§ **THE INPUT**
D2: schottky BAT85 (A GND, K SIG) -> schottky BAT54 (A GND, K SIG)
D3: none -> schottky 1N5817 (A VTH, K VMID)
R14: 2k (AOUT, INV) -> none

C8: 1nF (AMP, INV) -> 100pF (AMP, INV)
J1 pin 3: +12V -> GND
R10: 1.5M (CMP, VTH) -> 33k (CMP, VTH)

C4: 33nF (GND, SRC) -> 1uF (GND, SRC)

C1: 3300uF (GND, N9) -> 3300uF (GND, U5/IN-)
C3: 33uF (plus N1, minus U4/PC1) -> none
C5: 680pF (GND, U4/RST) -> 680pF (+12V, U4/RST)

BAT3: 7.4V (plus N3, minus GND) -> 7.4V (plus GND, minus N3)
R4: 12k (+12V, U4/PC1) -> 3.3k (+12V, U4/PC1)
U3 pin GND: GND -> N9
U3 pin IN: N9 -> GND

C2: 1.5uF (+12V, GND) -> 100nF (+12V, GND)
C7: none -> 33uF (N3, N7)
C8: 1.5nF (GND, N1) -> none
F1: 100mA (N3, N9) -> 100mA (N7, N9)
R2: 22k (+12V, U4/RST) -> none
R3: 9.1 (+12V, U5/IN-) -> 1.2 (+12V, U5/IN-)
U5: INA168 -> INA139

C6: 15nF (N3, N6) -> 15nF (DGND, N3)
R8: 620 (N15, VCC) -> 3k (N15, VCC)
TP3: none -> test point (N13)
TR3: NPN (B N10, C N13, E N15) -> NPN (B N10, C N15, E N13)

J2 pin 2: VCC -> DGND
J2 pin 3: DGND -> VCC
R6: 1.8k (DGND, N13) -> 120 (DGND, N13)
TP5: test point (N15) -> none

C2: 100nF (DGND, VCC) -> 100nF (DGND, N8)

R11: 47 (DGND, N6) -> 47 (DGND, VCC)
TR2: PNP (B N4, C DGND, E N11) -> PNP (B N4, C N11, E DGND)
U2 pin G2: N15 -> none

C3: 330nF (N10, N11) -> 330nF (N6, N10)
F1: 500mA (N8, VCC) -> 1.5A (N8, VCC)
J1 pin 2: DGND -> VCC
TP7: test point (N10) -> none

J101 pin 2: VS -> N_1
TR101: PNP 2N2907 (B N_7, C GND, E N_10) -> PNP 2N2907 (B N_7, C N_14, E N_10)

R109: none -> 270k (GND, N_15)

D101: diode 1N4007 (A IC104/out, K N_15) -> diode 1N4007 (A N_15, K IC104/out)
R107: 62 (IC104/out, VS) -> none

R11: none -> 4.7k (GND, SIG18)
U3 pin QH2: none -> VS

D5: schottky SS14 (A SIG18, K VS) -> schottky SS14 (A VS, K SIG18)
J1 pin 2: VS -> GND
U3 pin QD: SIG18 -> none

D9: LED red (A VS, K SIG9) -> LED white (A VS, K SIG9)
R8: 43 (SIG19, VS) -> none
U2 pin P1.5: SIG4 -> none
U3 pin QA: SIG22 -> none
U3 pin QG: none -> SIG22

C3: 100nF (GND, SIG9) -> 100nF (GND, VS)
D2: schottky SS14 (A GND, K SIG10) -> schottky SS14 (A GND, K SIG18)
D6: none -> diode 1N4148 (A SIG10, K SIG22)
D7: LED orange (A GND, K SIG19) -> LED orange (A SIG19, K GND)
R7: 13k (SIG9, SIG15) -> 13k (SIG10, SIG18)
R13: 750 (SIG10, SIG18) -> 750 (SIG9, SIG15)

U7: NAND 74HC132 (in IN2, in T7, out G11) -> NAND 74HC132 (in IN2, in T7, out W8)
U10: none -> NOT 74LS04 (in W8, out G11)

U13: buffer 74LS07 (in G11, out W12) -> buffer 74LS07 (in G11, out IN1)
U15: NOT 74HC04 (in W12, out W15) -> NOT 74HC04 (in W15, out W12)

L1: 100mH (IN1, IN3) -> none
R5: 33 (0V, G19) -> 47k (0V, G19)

§ **EXERCISE**
Among the lines above, return those that contain the string "minus".

§ **EXERCISE OUTPUT**
C3: 33uF (plus N1, minus U4/PC1) -> none
BAT3: 7.4V (plus N3, minus GND) -> 7.4V (plus GND, minus N3)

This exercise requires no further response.